# Scene difference descriptions:
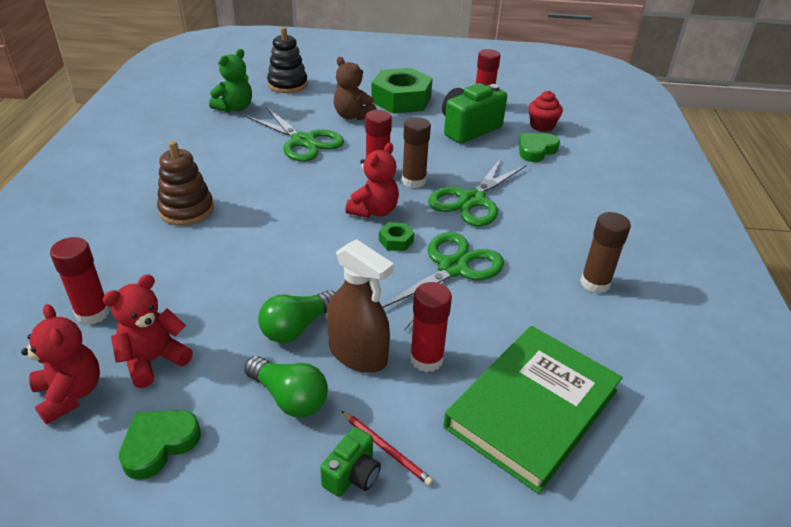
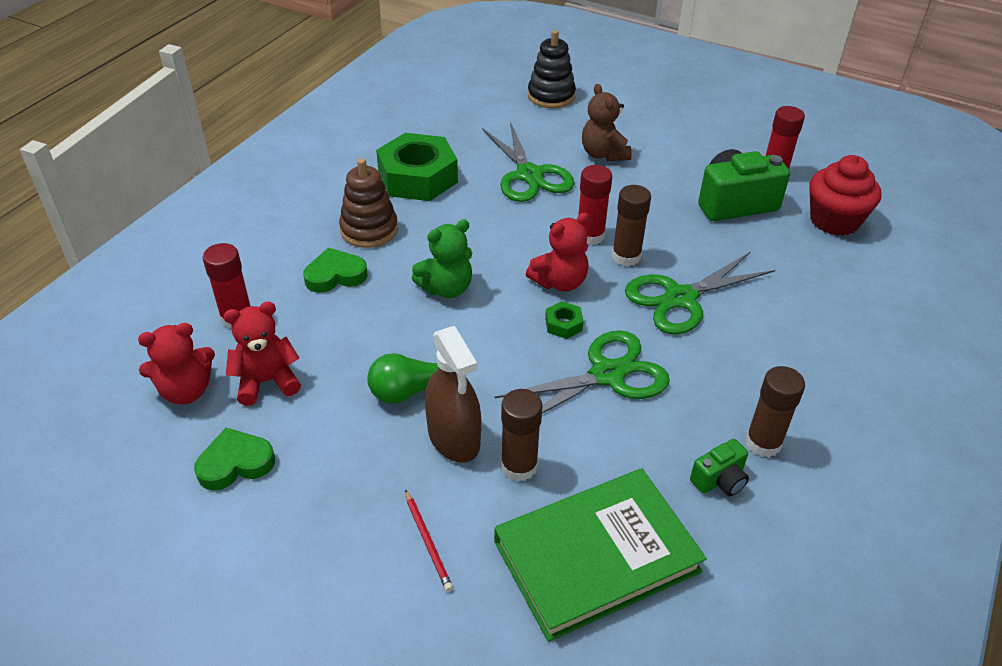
camera: 25 degrees right, 5 degrees up
(70, 394) = (186, 391): red teddy bear -> red teddy bear turned 75 degrees clockwise
(235, 108) = (477, 115): green teddy bear -> green teddy bear (446, 288)
(289, 398) = (366, 459): green light bulb -> none
(352, 474) = (384, 554): green camera -> green camera (719, 480)
(401, 99) = (674, 144): green nut -> green nut (418, 177)
(426, 359) = (519, 466): red glue stick -> brown glue stick
(536, 150) = (804, 252): green heart -> green heart (335, 275)
(542, 126) = (834, 221): red cupcake -> red cupcake, size x1.54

# ASSIGNED TASK:
Above are the records; reproduce them exactly and leave out the pictures.

# RESULT BELOW:
camera: 25 degrees right, 5 degrees up
(70, 394) = (186, 391): red teddy bear -> red teddy bear turned 75 degrees clockwise
(235, 108) = (477, 115): green teddy bear -> green teddy bear (446, 288)
(289, 398) = (366, 459): green light bulb -> none
(352, 474) = (384, 554): green camera -> green camera (719, 480)
(401, 99) = (674, 144): green nut -> green nut (418, 177)
(426, 359) = (519, 466): red glue stick -> brown glue stick
(536, 150) = (804, 252): green heart -> green heart (335, 275)
(542, 126) = (834, 221): red cupcake -> red cupcake, size x1.54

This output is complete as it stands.